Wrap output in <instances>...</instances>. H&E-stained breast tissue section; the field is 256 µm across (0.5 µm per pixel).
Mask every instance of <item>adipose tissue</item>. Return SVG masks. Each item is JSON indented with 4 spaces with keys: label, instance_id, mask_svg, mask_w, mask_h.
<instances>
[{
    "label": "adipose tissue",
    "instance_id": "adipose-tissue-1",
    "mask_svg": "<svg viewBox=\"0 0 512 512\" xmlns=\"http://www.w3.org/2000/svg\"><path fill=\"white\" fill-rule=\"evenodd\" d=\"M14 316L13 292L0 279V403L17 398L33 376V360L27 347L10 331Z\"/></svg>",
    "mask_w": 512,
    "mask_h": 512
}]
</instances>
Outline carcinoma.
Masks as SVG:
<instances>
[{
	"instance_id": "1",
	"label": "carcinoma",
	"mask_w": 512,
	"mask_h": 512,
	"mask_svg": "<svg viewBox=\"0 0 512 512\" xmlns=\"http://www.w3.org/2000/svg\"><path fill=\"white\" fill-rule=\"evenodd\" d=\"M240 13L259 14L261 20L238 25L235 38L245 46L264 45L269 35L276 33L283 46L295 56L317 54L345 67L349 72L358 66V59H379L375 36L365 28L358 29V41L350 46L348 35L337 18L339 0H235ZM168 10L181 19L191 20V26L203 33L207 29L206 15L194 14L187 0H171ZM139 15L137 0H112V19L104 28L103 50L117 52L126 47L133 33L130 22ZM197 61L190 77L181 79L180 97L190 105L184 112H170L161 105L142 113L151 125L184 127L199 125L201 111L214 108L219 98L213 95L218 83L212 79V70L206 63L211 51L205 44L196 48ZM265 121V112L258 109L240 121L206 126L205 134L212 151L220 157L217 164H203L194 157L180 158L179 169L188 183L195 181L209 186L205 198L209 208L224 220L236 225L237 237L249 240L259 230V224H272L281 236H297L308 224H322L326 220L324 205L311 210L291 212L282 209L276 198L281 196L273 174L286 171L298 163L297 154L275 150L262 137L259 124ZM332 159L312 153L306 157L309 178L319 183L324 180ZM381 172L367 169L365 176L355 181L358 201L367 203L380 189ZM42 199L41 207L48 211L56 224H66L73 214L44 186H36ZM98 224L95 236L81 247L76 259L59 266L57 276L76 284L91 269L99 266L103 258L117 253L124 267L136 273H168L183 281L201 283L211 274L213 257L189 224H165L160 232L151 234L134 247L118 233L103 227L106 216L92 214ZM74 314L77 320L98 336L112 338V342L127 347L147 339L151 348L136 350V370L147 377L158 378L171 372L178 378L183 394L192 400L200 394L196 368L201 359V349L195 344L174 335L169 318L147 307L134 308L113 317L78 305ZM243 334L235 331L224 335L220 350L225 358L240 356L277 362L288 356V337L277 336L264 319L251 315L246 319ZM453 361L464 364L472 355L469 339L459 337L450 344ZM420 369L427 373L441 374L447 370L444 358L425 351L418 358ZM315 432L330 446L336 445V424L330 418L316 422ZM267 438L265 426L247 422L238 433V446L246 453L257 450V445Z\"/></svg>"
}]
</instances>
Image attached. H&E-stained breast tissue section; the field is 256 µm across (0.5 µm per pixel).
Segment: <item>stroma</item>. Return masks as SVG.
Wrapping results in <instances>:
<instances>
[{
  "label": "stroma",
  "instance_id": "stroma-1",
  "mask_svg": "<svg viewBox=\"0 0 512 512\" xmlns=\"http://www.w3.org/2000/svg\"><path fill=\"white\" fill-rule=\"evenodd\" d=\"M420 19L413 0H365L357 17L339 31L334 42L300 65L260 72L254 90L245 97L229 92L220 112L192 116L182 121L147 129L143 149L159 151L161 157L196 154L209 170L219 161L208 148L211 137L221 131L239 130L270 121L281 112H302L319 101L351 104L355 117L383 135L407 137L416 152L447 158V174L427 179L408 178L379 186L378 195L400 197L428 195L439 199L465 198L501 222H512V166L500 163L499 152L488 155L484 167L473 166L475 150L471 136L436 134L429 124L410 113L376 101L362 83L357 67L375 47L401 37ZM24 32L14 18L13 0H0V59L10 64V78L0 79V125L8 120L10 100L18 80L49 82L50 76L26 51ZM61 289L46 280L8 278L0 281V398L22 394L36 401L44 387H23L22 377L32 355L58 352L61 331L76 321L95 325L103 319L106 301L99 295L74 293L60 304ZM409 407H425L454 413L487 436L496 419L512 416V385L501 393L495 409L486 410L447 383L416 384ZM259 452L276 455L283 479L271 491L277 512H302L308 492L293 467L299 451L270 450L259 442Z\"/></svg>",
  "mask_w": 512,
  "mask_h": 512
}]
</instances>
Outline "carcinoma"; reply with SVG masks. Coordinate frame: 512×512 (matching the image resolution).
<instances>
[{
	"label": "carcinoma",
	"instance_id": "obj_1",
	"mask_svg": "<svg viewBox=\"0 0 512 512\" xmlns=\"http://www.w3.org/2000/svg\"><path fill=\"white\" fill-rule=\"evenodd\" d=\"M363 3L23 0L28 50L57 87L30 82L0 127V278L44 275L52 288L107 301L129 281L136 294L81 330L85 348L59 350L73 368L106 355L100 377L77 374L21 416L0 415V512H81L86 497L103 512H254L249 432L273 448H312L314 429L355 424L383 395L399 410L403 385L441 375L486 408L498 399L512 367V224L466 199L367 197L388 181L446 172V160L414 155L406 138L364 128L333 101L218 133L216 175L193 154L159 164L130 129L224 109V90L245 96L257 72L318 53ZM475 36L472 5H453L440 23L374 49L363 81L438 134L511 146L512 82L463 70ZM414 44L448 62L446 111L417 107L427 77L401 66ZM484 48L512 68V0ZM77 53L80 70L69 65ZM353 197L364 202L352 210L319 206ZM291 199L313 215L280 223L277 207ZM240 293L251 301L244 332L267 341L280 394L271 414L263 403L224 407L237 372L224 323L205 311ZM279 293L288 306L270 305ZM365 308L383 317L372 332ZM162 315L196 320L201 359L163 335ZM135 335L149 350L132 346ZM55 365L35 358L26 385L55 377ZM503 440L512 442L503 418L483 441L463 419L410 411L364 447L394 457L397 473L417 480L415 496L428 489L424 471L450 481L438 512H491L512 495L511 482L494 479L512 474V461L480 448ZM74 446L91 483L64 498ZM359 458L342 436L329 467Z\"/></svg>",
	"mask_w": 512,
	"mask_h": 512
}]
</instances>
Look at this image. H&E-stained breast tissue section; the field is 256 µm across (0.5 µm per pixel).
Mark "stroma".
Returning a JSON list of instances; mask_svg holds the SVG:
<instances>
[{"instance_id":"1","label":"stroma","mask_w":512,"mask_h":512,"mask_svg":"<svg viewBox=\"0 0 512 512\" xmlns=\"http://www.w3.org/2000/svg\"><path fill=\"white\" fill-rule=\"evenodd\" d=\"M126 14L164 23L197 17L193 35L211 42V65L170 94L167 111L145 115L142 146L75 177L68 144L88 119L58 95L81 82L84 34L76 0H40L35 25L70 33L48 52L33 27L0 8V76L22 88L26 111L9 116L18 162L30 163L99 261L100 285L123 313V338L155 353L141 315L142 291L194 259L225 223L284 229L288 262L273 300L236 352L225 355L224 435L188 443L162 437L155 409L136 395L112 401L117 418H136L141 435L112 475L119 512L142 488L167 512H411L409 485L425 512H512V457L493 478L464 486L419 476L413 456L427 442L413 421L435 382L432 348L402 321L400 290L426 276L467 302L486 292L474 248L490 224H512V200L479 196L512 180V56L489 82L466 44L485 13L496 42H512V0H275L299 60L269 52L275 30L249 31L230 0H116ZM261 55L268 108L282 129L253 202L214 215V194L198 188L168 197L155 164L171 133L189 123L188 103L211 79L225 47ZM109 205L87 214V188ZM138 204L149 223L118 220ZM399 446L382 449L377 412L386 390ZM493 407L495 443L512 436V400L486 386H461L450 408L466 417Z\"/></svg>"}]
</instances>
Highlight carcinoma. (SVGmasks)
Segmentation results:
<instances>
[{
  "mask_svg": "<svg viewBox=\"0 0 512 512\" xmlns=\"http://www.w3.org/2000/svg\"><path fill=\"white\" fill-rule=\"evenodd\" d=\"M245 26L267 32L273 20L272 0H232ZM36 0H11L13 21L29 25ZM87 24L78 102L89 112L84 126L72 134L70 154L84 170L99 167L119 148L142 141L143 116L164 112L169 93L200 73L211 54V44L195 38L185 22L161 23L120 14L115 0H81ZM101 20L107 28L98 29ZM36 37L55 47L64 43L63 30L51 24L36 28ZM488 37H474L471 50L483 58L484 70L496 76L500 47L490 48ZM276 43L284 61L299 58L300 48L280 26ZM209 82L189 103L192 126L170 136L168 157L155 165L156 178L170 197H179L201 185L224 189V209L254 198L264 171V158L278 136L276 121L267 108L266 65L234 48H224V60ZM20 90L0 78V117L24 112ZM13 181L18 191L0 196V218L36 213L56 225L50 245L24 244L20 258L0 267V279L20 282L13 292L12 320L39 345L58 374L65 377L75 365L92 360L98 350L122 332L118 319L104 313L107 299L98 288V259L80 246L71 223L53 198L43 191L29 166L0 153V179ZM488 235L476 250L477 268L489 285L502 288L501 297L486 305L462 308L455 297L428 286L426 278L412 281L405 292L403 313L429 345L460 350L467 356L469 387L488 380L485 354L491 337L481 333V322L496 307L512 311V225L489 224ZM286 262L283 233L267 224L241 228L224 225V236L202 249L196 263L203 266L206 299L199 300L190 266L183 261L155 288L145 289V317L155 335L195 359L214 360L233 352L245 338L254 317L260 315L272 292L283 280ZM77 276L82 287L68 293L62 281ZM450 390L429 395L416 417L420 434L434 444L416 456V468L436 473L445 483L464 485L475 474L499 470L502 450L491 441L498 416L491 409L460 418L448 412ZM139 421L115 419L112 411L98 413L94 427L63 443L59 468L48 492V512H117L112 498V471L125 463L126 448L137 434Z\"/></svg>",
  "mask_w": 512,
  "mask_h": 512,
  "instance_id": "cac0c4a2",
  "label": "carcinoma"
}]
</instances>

■ ■ ■ ■ ■

§ **Required task**:
Copy every line above in which the string "carcinoma" shows up.

§ **The result**:
Outline carcinoma.
	"label": "carcinoma",
Outline "carcinoma"; reply with SVG masks. Coordinate frame: 512×512 (matching the image resolution).
	"label": "carcinoma",
Highlight carcinoma. (SVGmasks)
  "label": "carcinoma"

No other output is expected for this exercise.